PROVIDED RECORDS

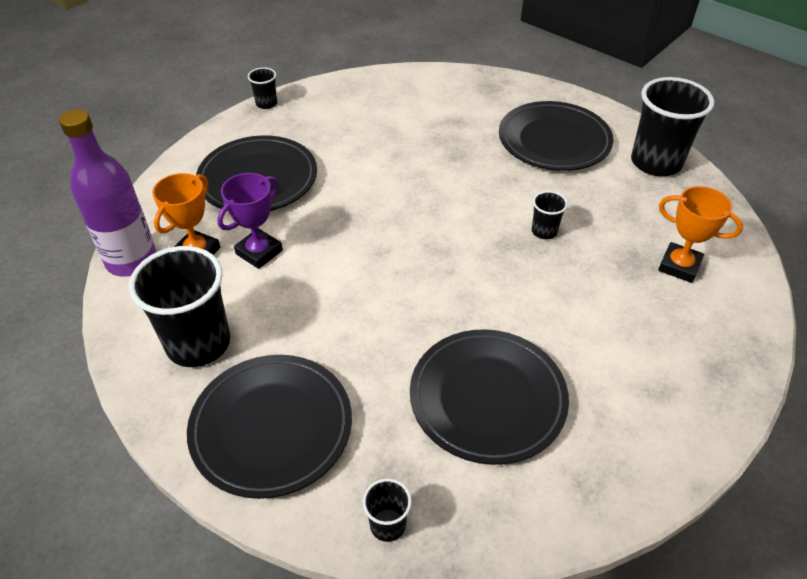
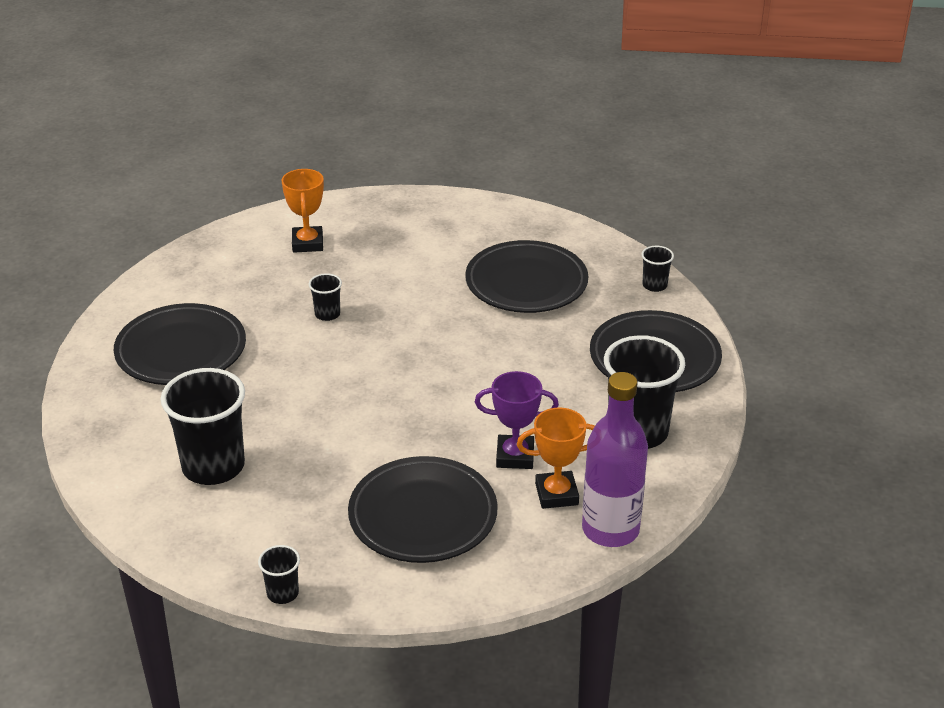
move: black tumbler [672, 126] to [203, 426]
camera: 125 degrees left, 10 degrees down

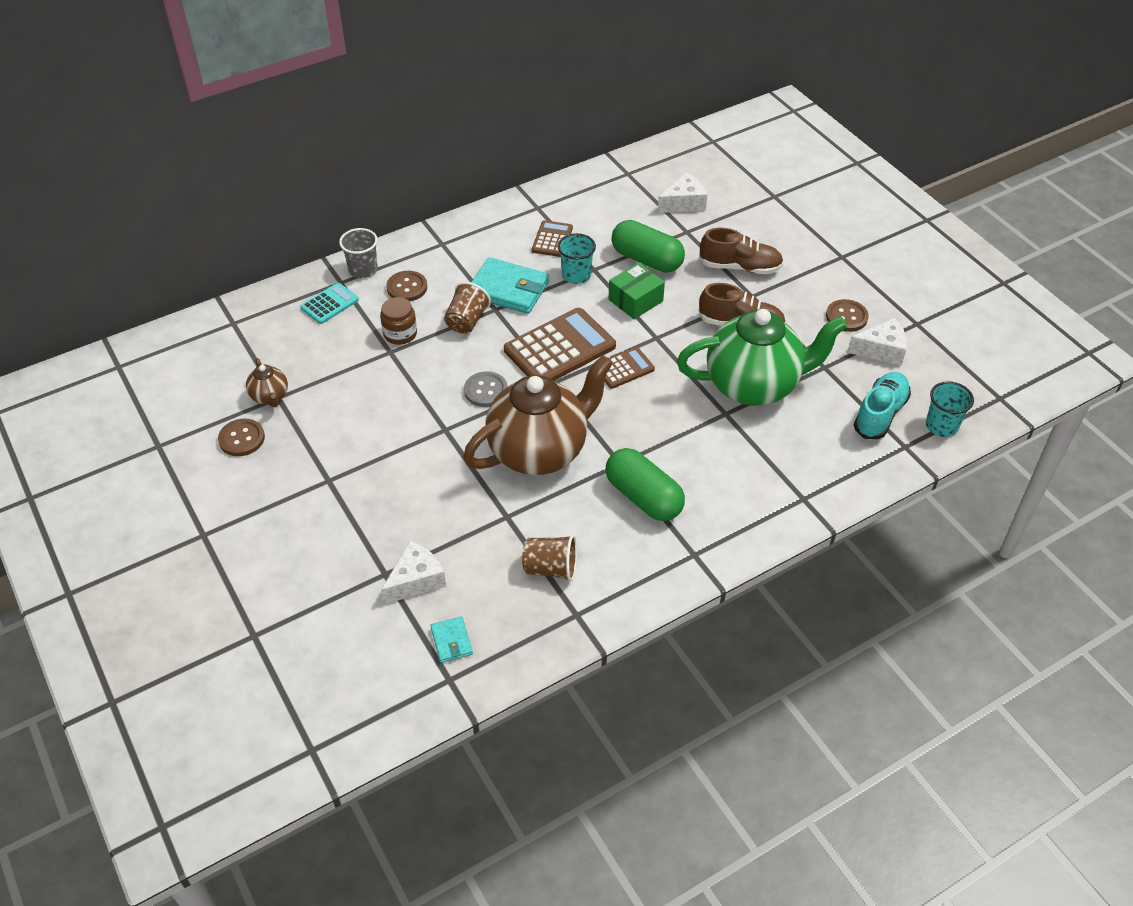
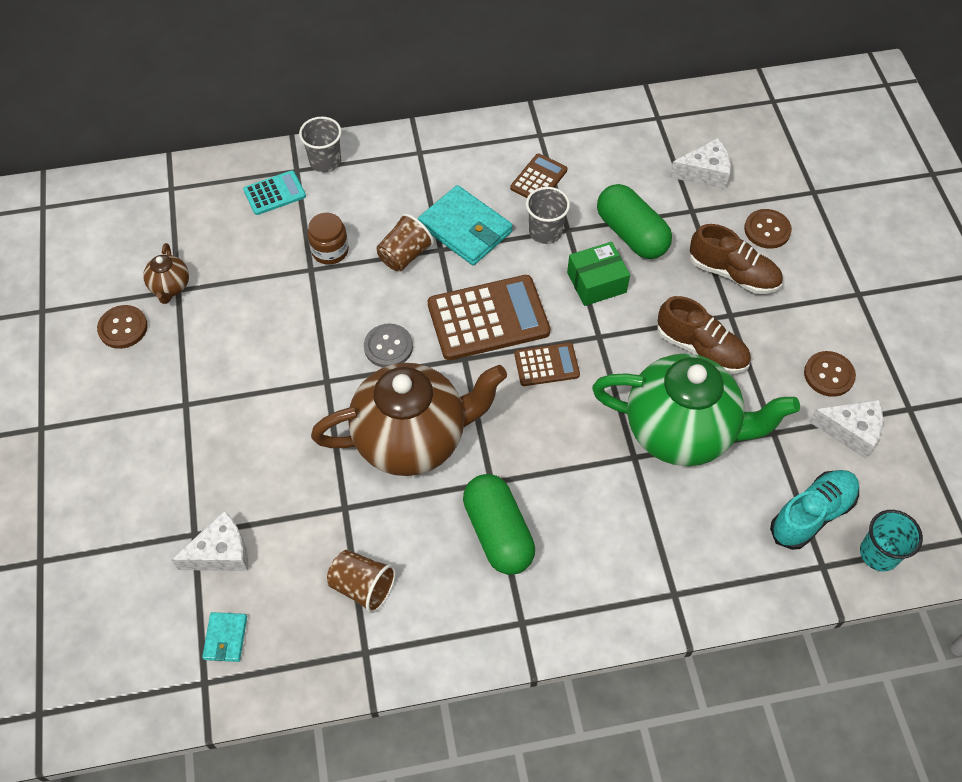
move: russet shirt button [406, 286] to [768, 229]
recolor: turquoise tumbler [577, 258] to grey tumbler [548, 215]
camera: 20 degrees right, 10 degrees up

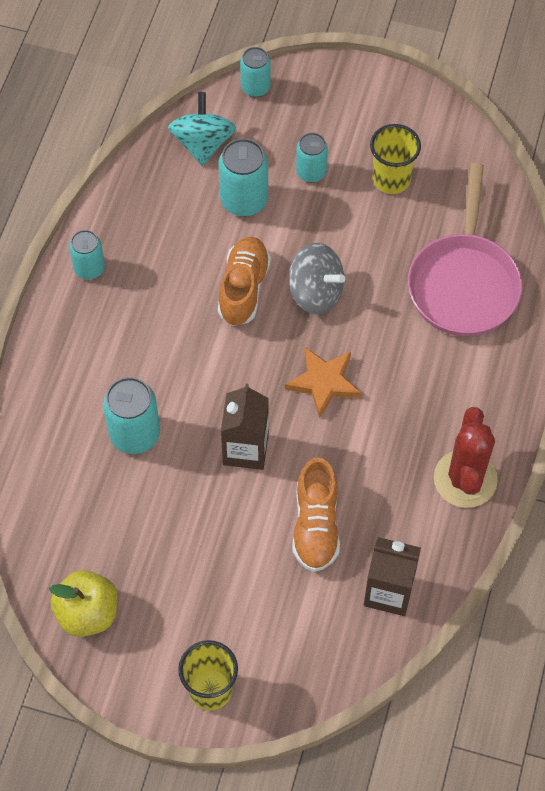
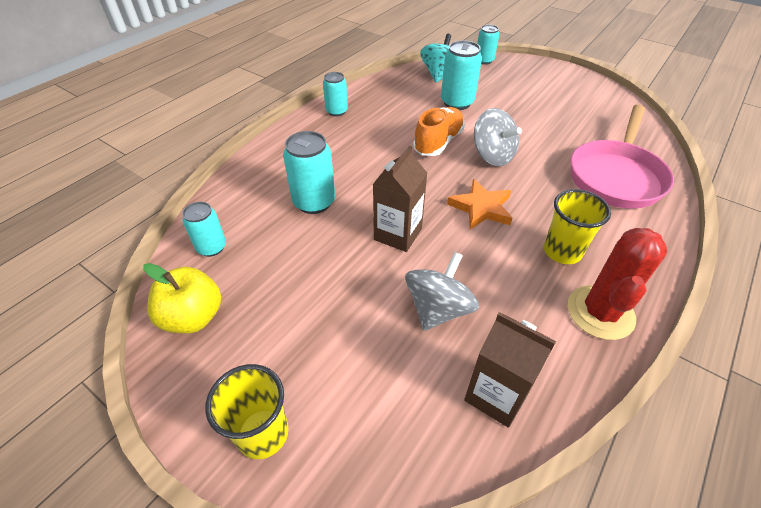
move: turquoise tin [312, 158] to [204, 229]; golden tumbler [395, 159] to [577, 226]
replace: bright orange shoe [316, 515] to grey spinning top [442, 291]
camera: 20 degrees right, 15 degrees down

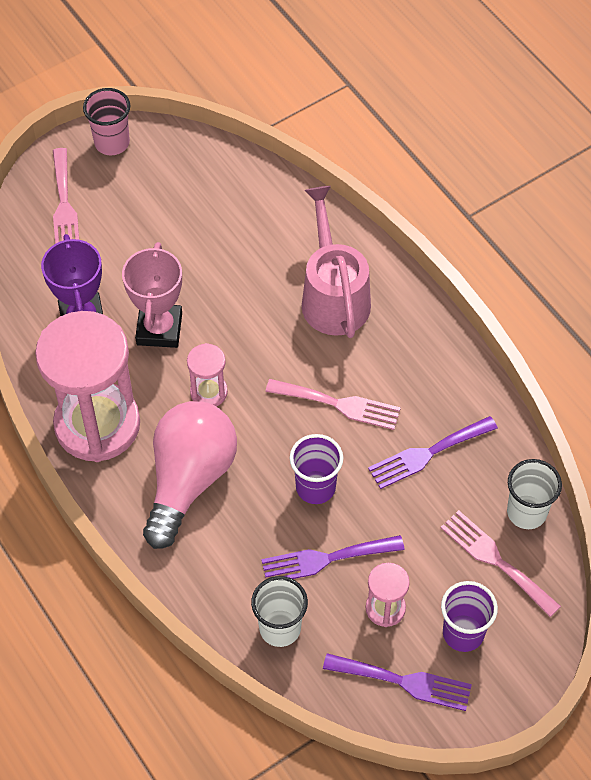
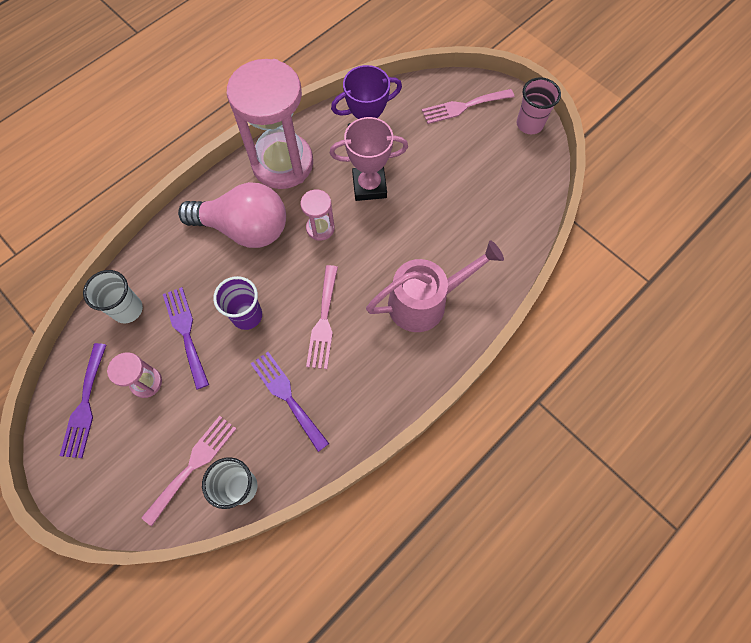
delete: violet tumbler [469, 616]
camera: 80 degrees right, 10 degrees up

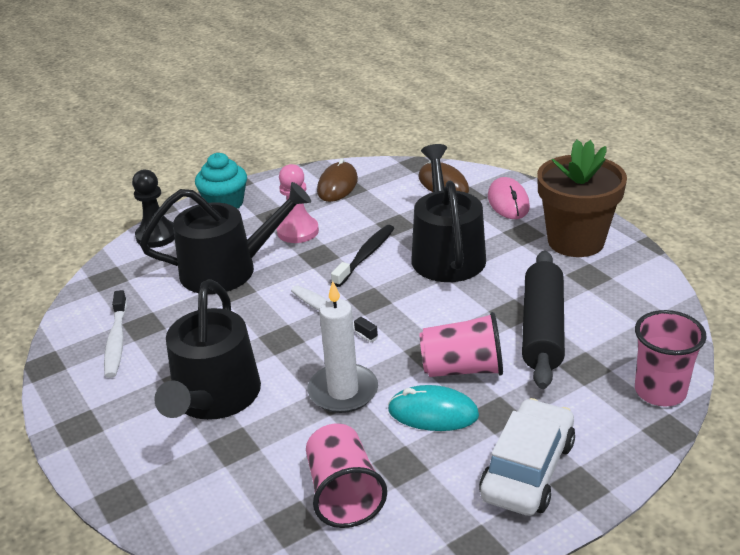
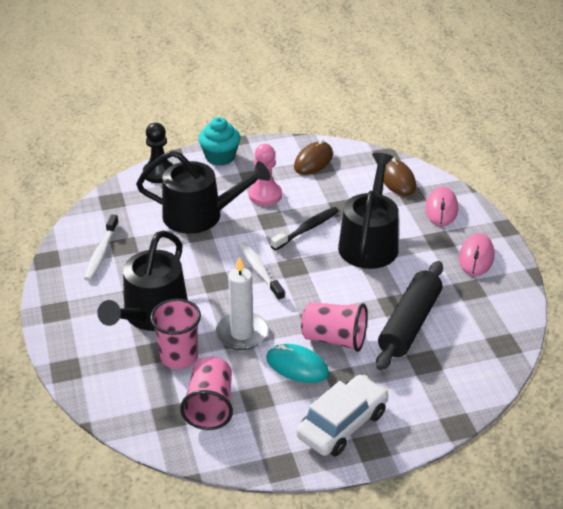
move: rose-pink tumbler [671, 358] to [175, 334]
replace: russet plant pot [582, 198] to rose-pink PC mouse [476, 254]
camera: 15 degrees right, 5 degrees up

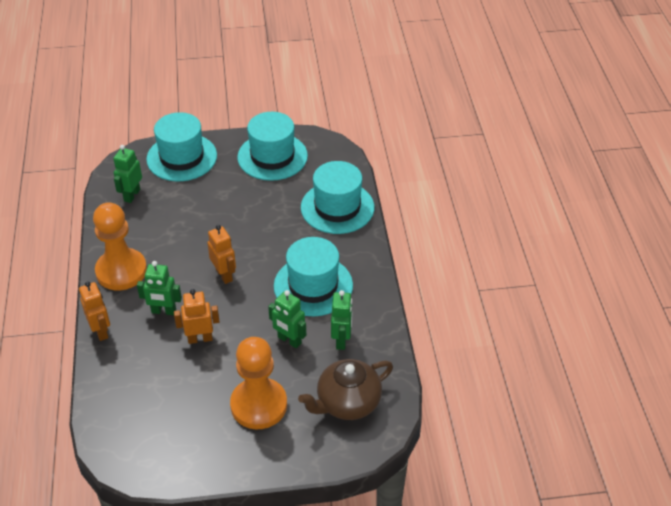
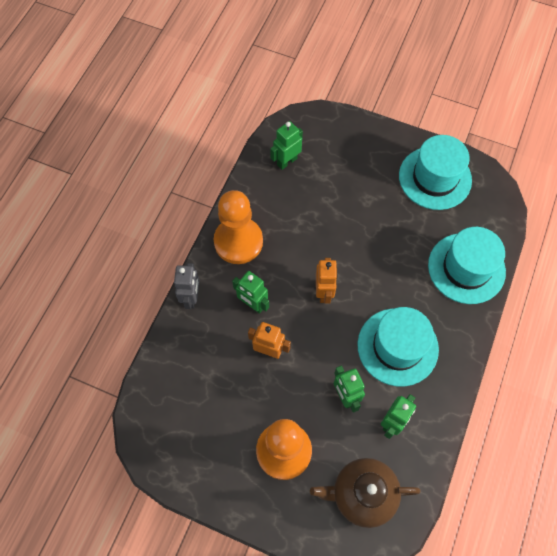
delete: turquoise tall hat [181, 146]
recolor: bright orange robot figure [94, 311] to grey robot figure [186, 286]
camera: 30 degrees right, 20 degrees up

PROBLEM REQUIREMENTS
Set down the material above as is, without any pictures.

OUTPUT OF THE TASK
move: black tumbler [672, 126] to [203, 426]
camera: 125 degrees left, 10 degrees down

move: russet shirt button [406, 286] to [768, 229]
recolor: turquoise tumbler [577, 258] to grey tumbler [548, 215]
camera: 20 degrees right, 10 degrees up

move: turquoise tin [312, 158] to [204, 229]; golden tumbler [395, 159] to [577, 226]
replace: bright orange shoe [316, 515] to grey spinning top [442, 291]
camera: 20 degrees right, 15 degrees down

delete: violet tumbler [469, 616]
camera: 80 degrees right, 10 degrees up

move: rose-pink tumbler [671, 358] to [175, 334]
replace: russet plant pot [582, 198] to rose-pink PC mouse [476, 254]
camera: 15 degrees right, 5 degrees up

delete: turquoise tall hat [181, 146]
recolor: bright orange robot figure [94, 311] to grey robot figure [186, 286]
camera: 30 degrees right, 20 degrees up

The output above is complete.